§ **EXERCISE PROMPT**: Repeat the lines of the data exactly and exclude any picture among them.

§ **DATA SUPPLIED**:
= Beginning of Section =
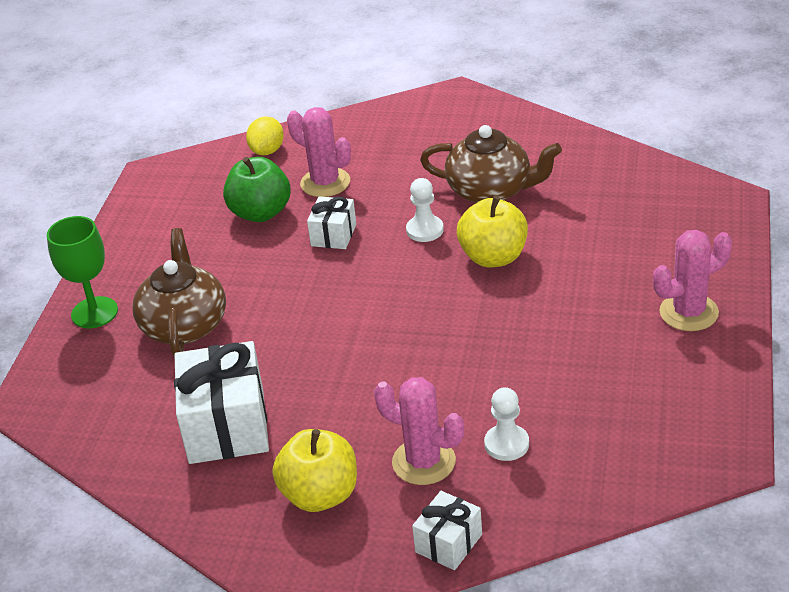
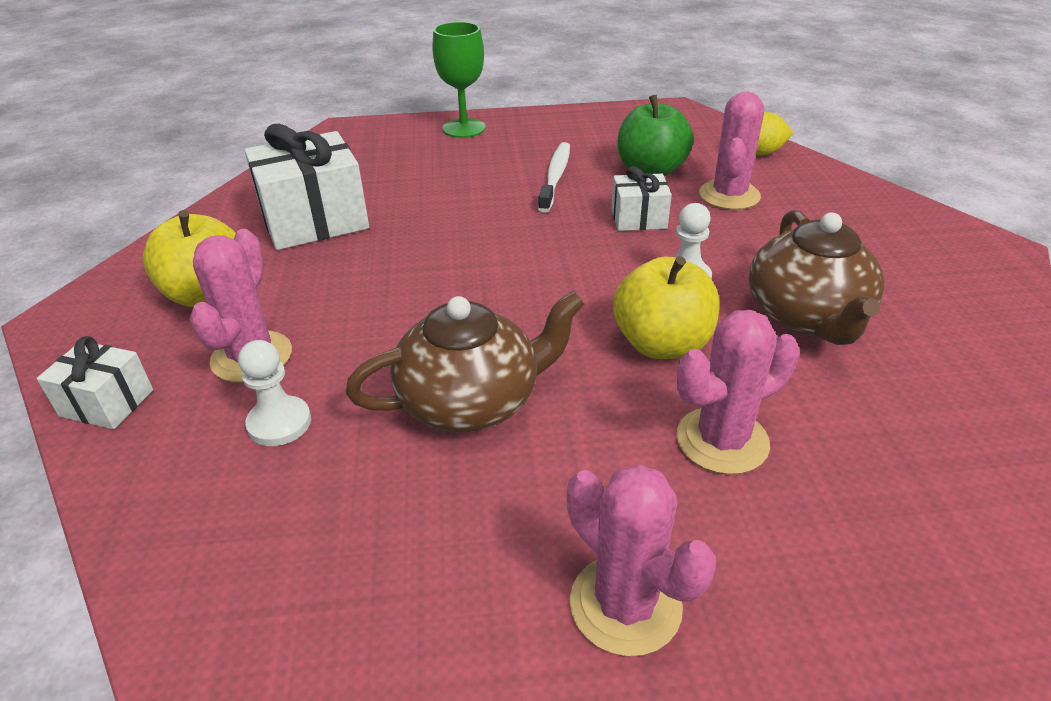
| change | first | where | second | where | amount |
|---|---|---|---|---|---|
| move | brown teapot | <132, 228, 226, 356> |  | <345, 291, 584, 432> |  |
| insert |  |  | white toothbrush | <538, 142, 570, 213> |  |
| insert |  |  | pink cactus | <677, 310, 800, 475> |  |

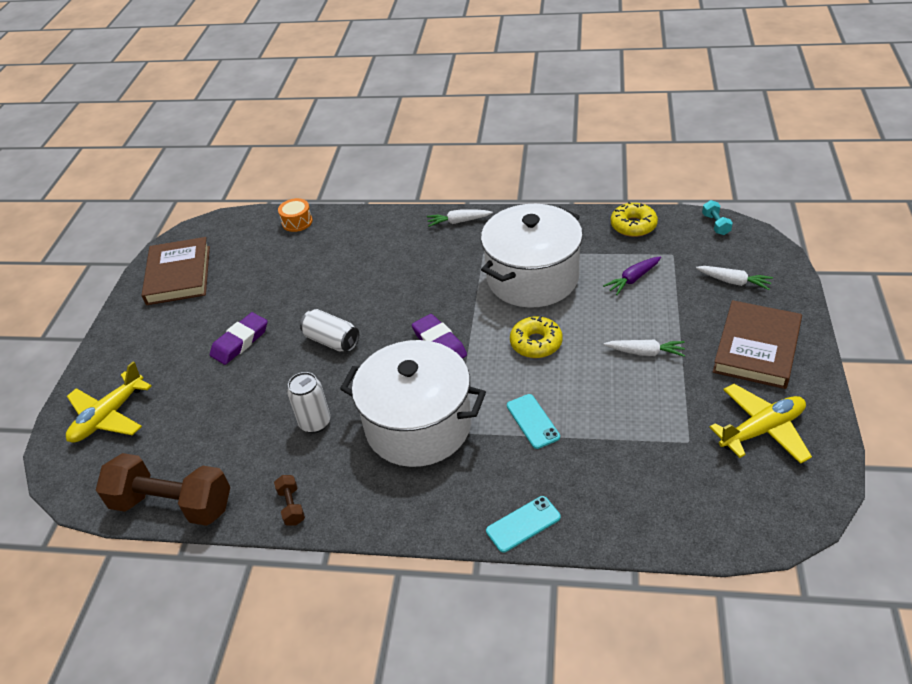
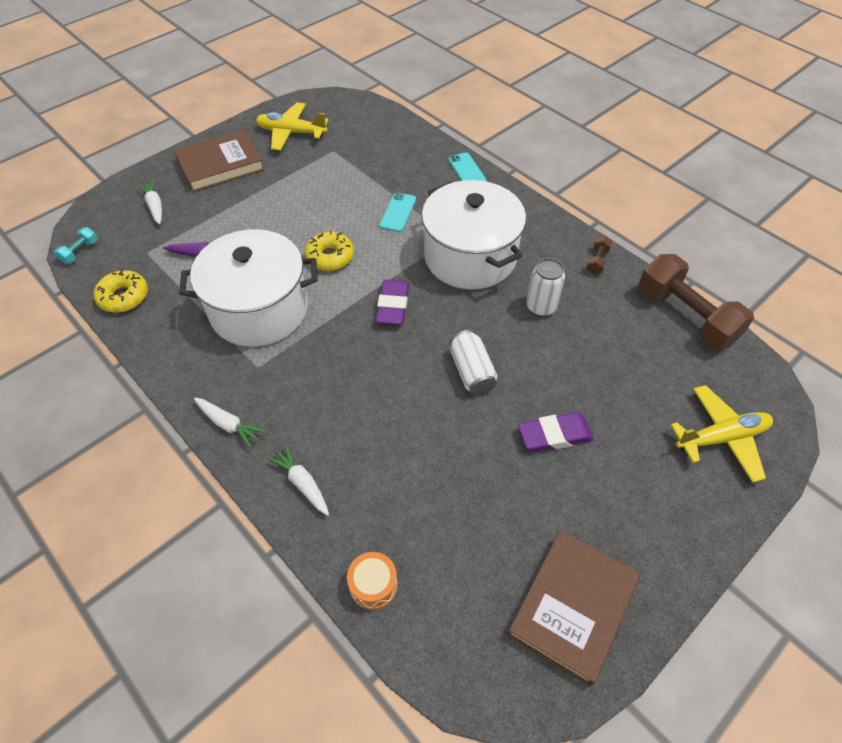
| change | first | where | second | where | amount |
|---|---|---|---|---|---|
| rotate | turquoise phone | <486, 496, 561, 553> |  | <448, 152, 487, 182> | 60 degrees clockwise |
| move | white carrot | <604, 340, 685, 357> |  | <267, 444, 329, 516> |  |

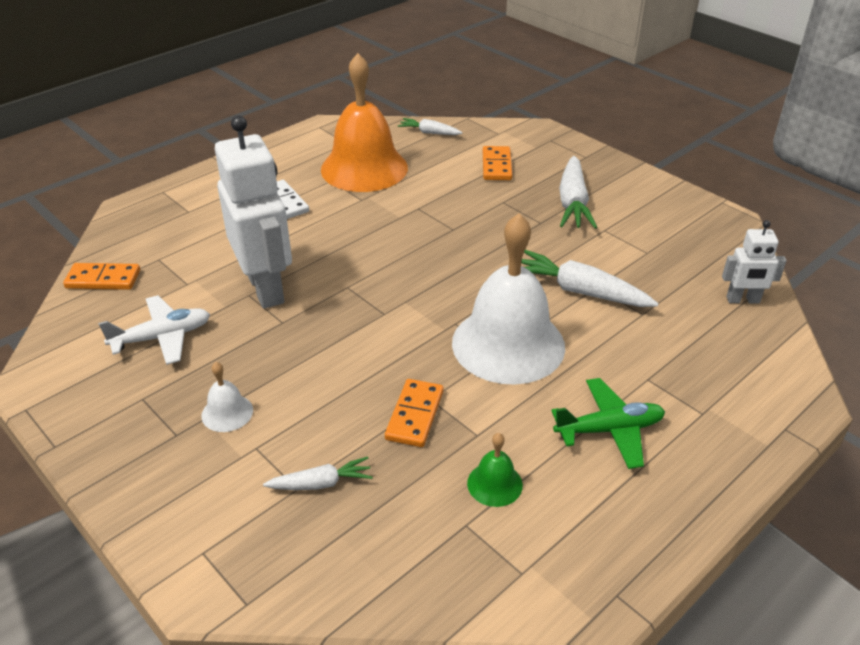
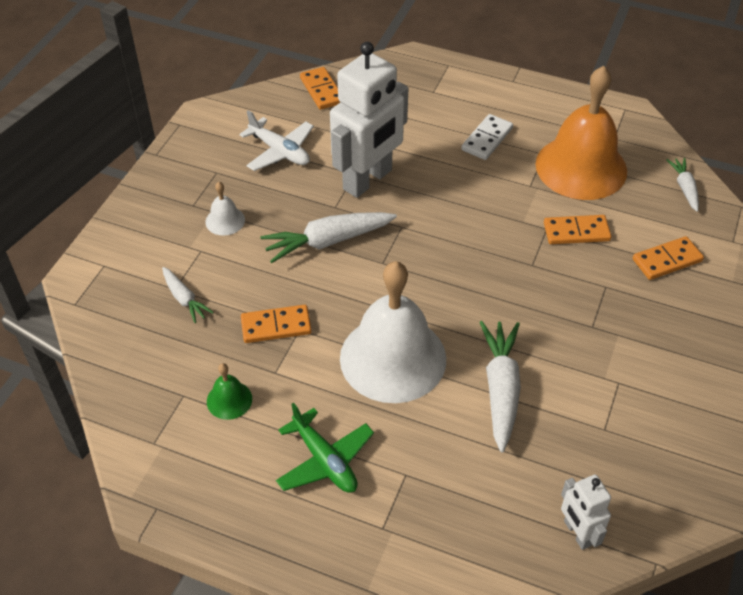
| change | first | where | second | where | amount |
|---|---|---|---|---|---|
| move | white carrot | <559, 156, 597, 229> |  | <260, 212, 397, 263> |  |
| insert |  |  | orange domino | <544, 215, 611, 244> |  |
= End of Section =
§ **SOLVED EXERCISE**:
| change | first | where | second | where | amount |
|---|---|---|---|---|---|
| move | brown teapot | <132, 228, 226, 356> |  | <345, 291, 584, 432> |  |
| insert |  |  | white toothbrush | <538, 142, 570, 213> |  |
| insert |  |  | pink cactus | <677, 310, 800, 475> |  |

| change | first | where | second | where | amount |
|---|---|---|---|---|---|
| rotate | turquoise phone | <486, 496, 561, 553> |  | <448, 152, 487, 182> | 60 degrees clockwise |
| move | white carrot | <604, 340, 685, 357> |  | <267, 444, 329, 516> |  |

| change | first | where | second | where | amount |
|---|---|---|---|---|---|
| move | white carrot | <559, 156, 597, 229> |  | <260, 212, 397, 263> |  |
| insert |  |  | orange domino | <544, 215, 611, 244> |  |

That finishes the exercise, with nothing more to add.